### [Source data]
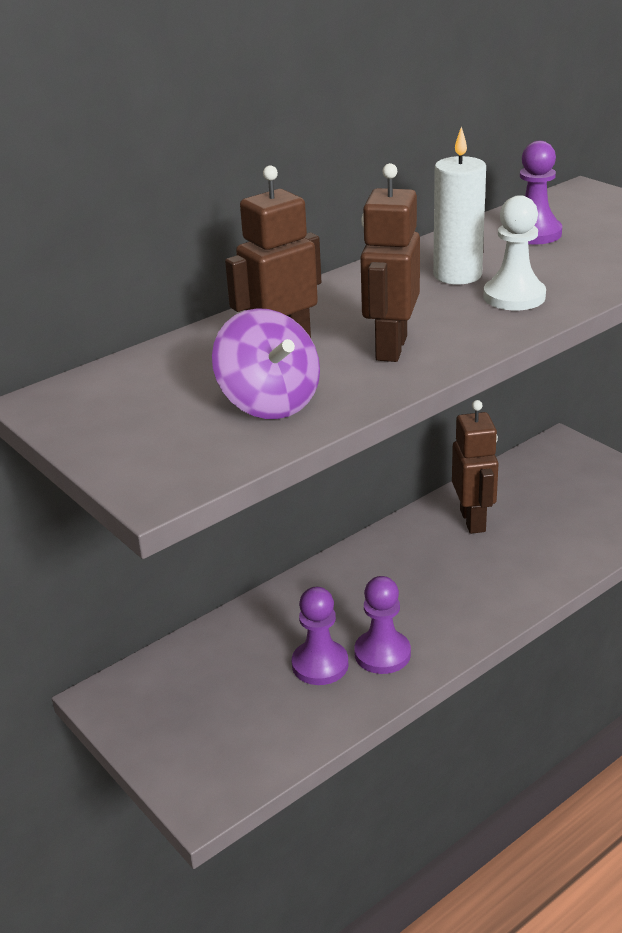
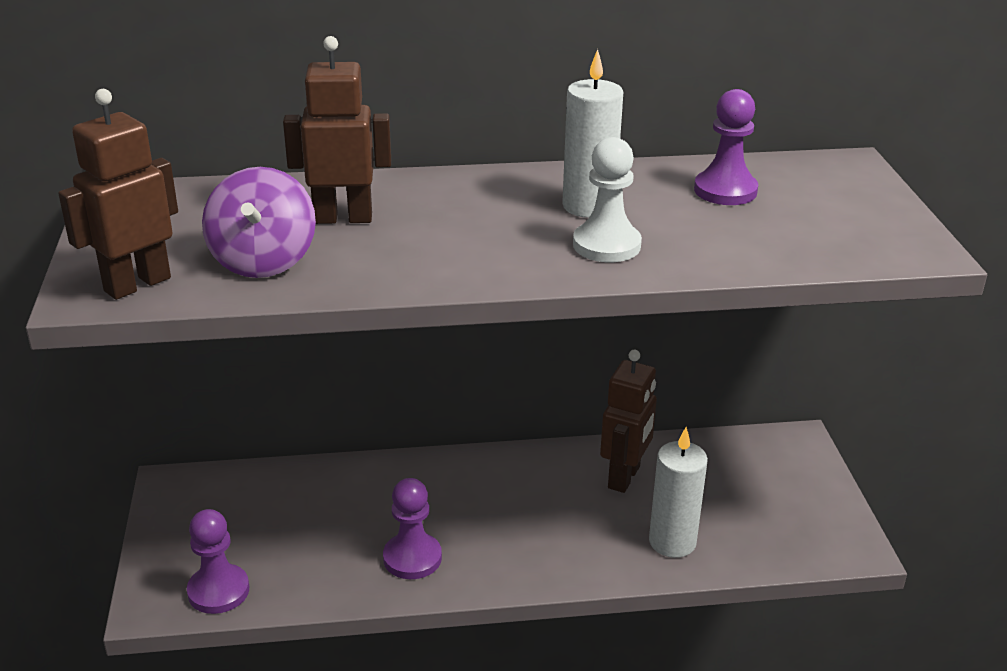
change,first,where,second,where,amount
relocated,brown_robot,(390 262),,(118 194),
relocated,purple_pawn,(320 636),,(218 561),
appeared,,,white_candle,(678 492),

### [Exercise instructions]
Although the material contains pictures, only the lines are to be written out, exactly as they stand.

### [Answer for the task]
change,first,where,second,where,amount
relocated,brown_robot,(390 262),,(118 194),
relocated,purple_pawn,(320 636),,(218 561),
appeared,,,white_candle,(678 492),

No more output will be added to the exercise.